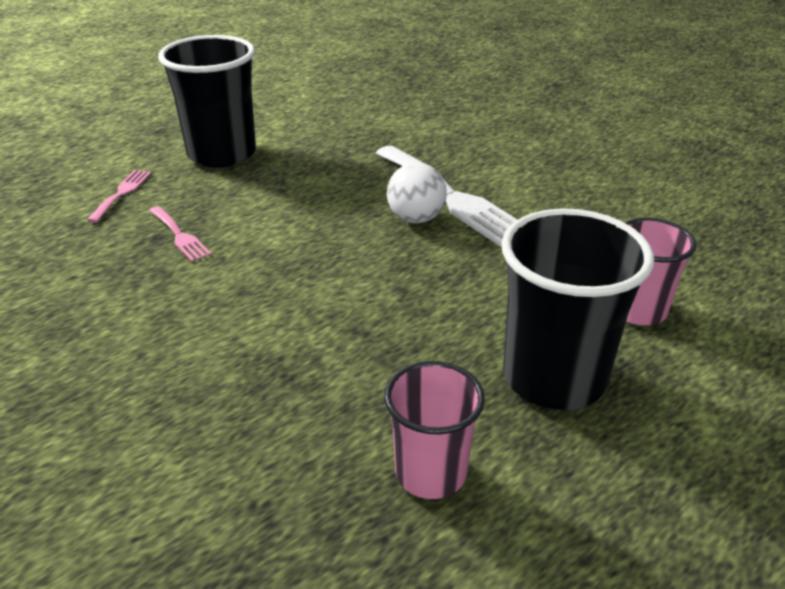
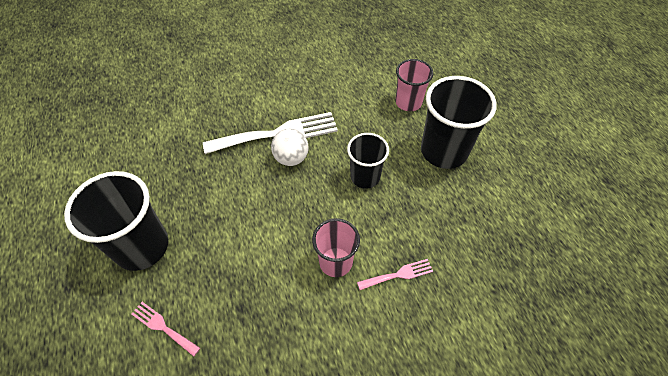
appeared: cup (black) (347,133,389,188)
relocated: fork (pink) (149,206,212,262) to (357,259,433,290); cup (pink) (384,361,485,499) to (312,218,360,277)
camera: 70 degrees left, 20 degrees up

☆ ☆ ☆ ☆ ☆ ☆ ☆

**EXERCISE GOAL**
The answer must be the data above, repeated exactly, with no pictures.

**RESPONSE TO THIS EXERCISE**
appeared: cup (black) (347,133,389,188)
relocated: fork (pink) (149,206,212,262) to (357,259,433,290); cup (pink) (384,361,485,499) to (312,218,360,277)
camera: 70 degrees left, 20 degrees up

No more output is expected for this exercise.